Extracted records:
<<<<
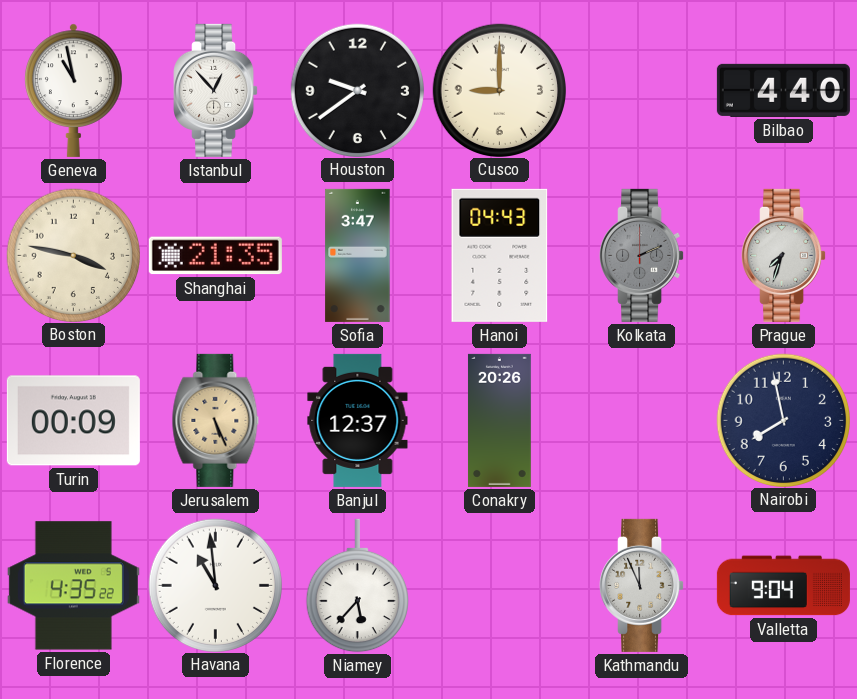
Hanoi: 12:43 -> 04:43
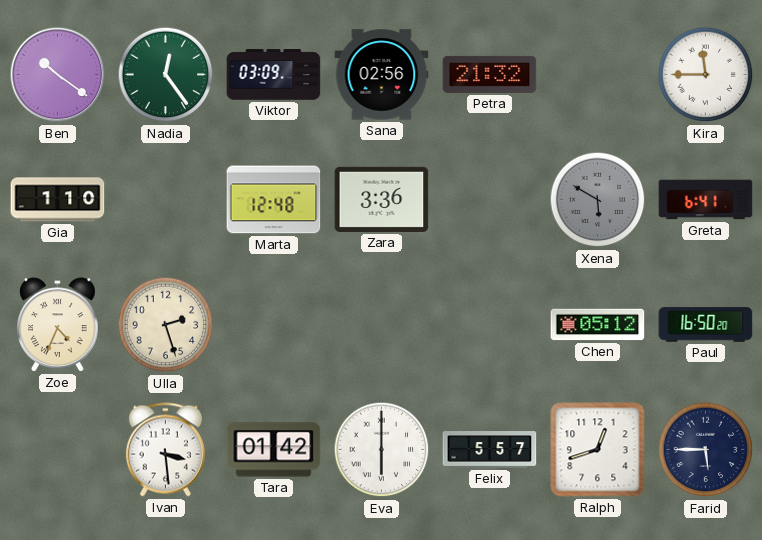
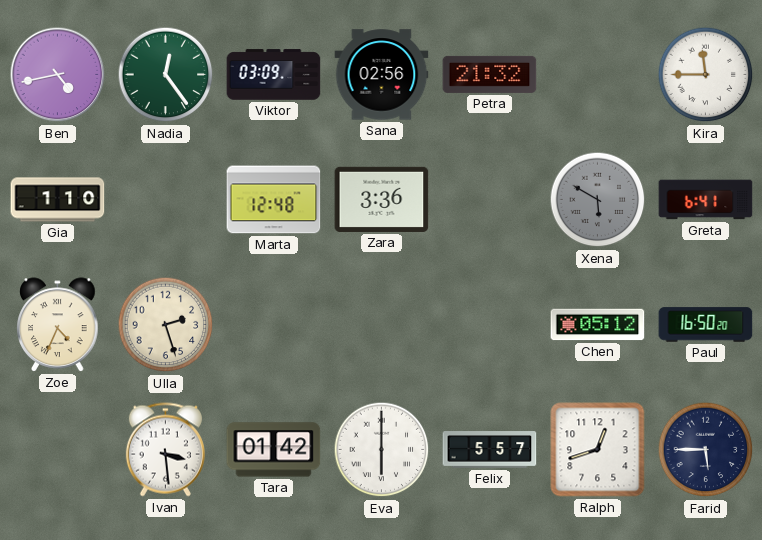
Ben: 10:21 -> 4:43
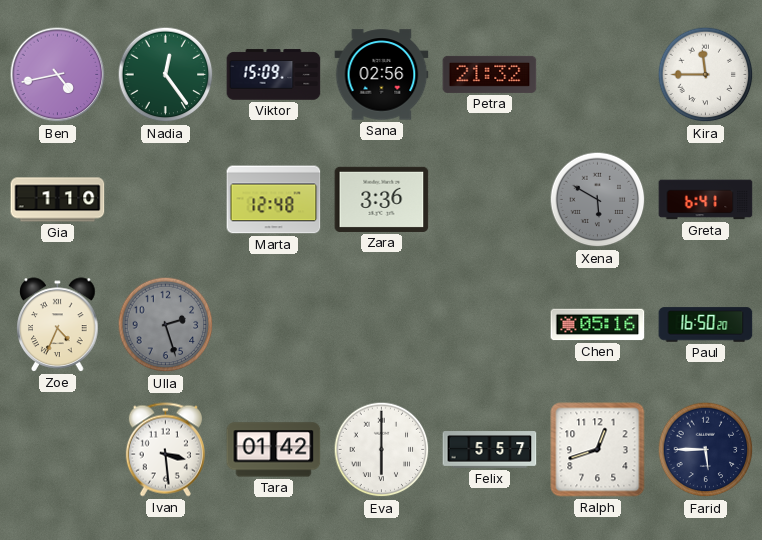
Viktor: 03:09 -> 15:09
Ulla dial: cream -> grey
Chen: 05:12 -> 05:16
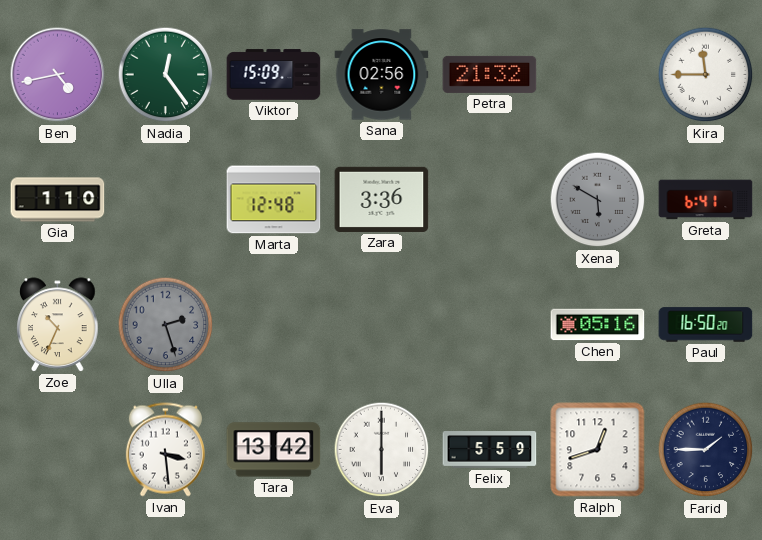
Zoe: 4:34 -> 10:34
Tara: 01:42 -> 13:42
Felix: 5:57 -> 5:59
Farid: 5:45 -> 1:45
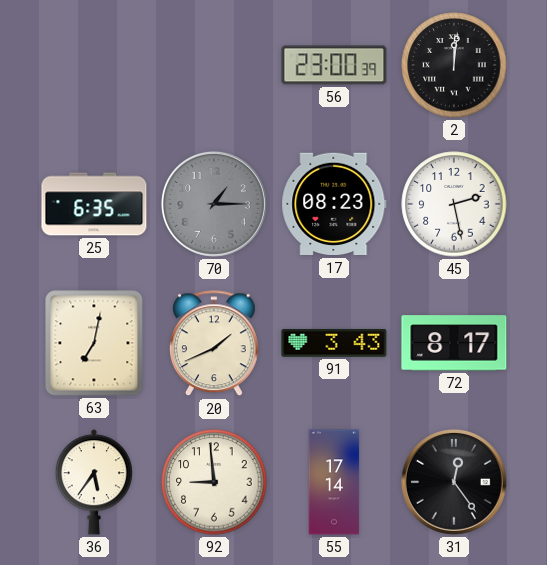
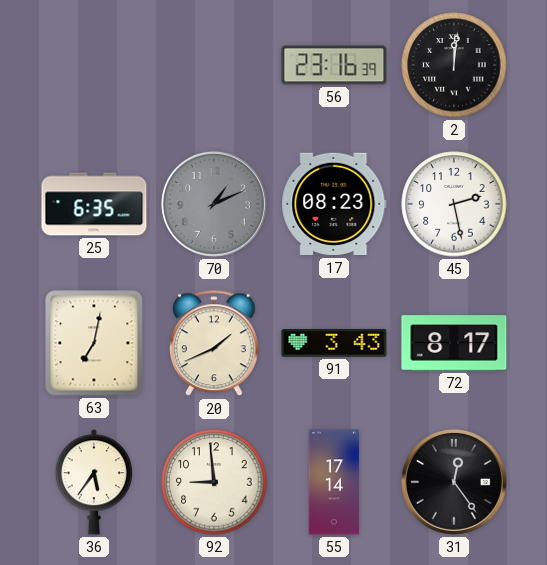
56: 23:00 -> 23:16
70: 1:15 -> 1:11
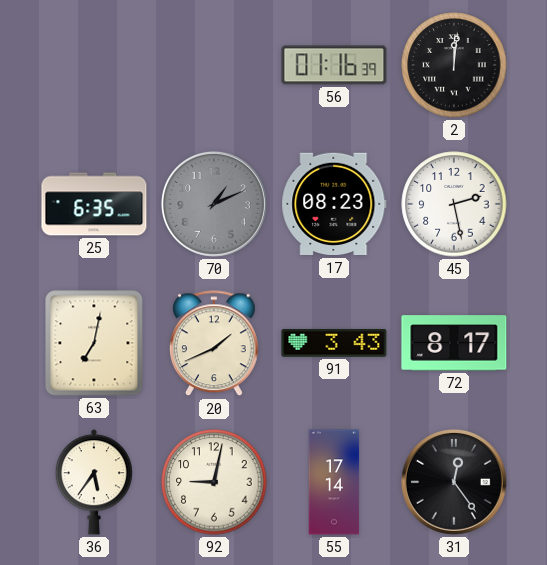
56: 23:16 -> 01:16
92: 8:59 -> 9:02
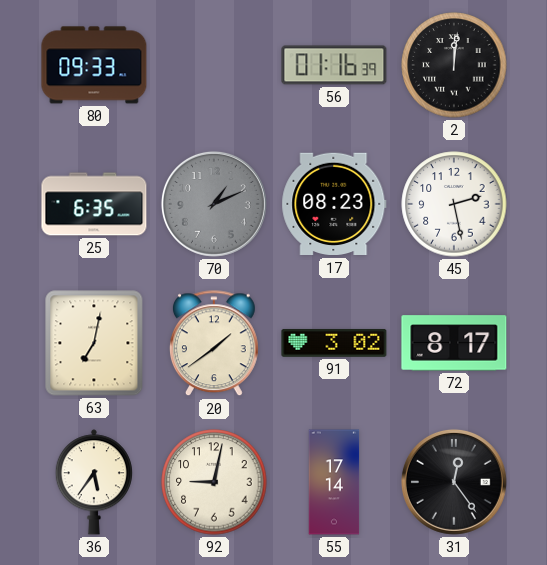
80: none -> 09:33
20: 1:41 -> 1:39
91: 3:43 -> 3:02
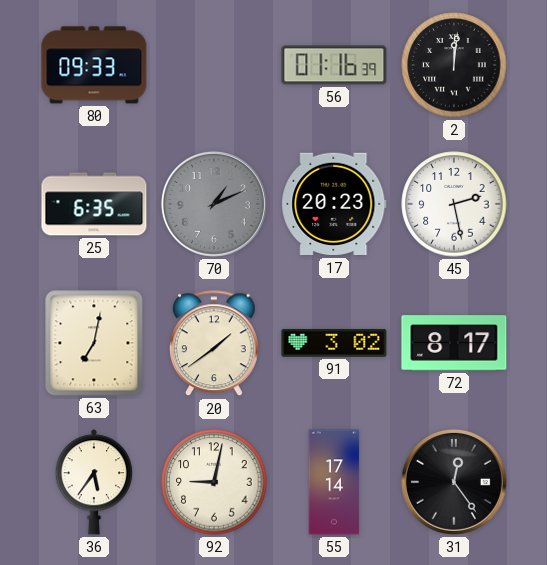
17: 08:23 -> 20:23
>>>>
Directive: Reproduce every line of the material word for word, omitting the pictures.

Solution to this task:
Hanoi: 12:43 -> 04:43
Ben: 10:21 -> 4:43
Viktor: 03:09 -> 15:09
Ulla dial: cream -> grey
Chen: 05:12 -> 05:16
Zoe: 4:34 -> 10:34
Tara: 01:42 -> 13:42
Felix: 5:57 -> 5:59
Farid: 5:45 -> 1:45
56: 23:00 -> 23:16
70: 1:15 -> 1:11
56: 23:16 -> 01:16
92: 8:59 -> 9:02
80: none -> 09:33
20: 1:41 -> 1:39
91: 3:43 -> 3:02
17: 08:23 -> 20:23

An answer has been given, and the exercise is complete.